**PROMPT**:
Please transcribe exactly the lines from the line holding "(687, 240) = (582, 158): grey" through the end of the data below, and skip any pictures.

**GIVEN INFORMATION**:
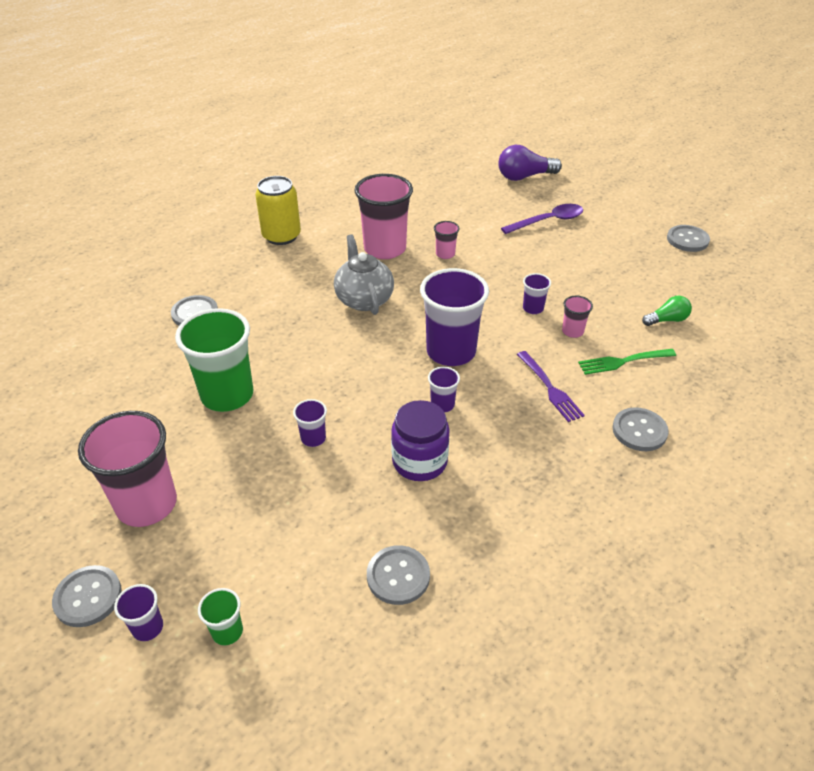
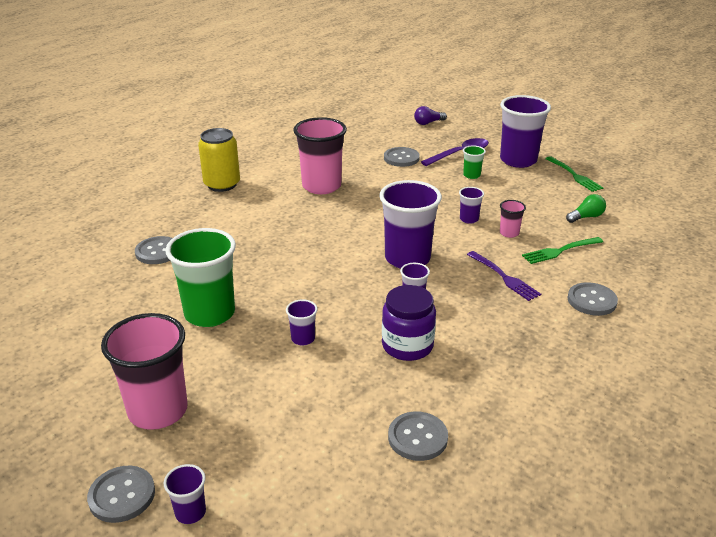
camera: 10 degrees left, 10 degrees down
(227, 631) = (270, 504): green cup -> green cup (471, 175)
(364, 299) = (315, 226): grey teapot -> none
(445, 254) = (377, 185): pink cup -> none
(524, 177) = (428, 123): purple light bulb -> purple light bulb, size x0.60
(611, 236) = (518, 160): none -> purple cup
(670, 262) = (574, 175): none -> green fork
(687, 240) = (582, 158): grey button -> grey button (401, 158)

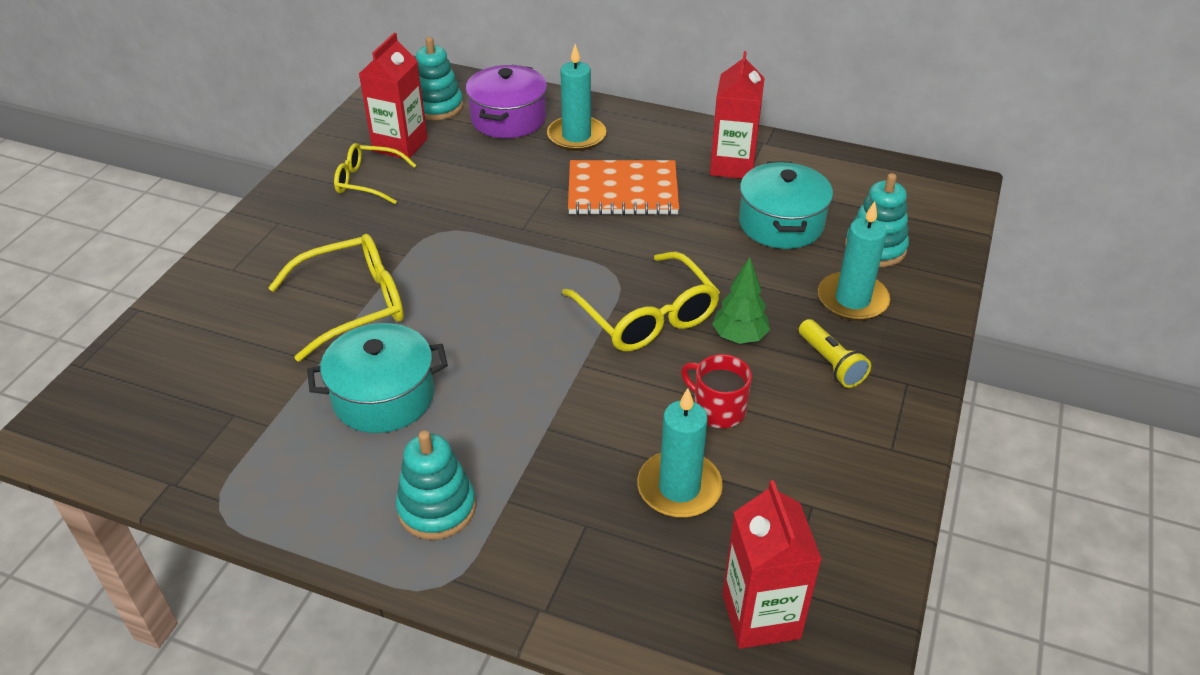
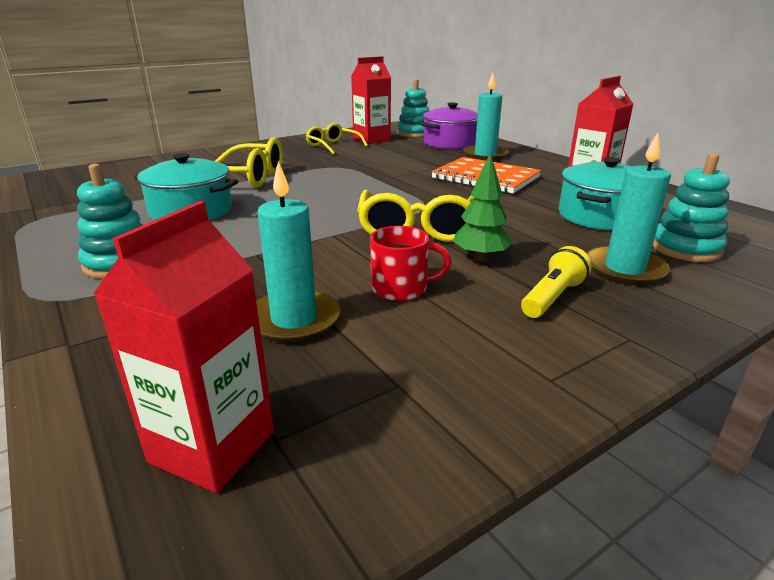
camera: 35 degrees right, 15 degrees down
(718, 409) = (401, 288): red mug -> red mug turned 105 degrees clockwise
(831, 363) = (552, 297): yellow flashlight -> yellow flashlight turned 150 degrees counterclockwise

**RESULT OF THIS TASK**:
(687, 240) = (582, 158): grey button -> grey button (401, 158)

camera: 35 degrees right, 15 degrees down
(718, 409) = (401, 288): red mug -> red mug turned 105 degrees clockwise
(831, 363) = (552, 297): yellow flashlight -> yellow flashlight turned 150 degrees counterclockwise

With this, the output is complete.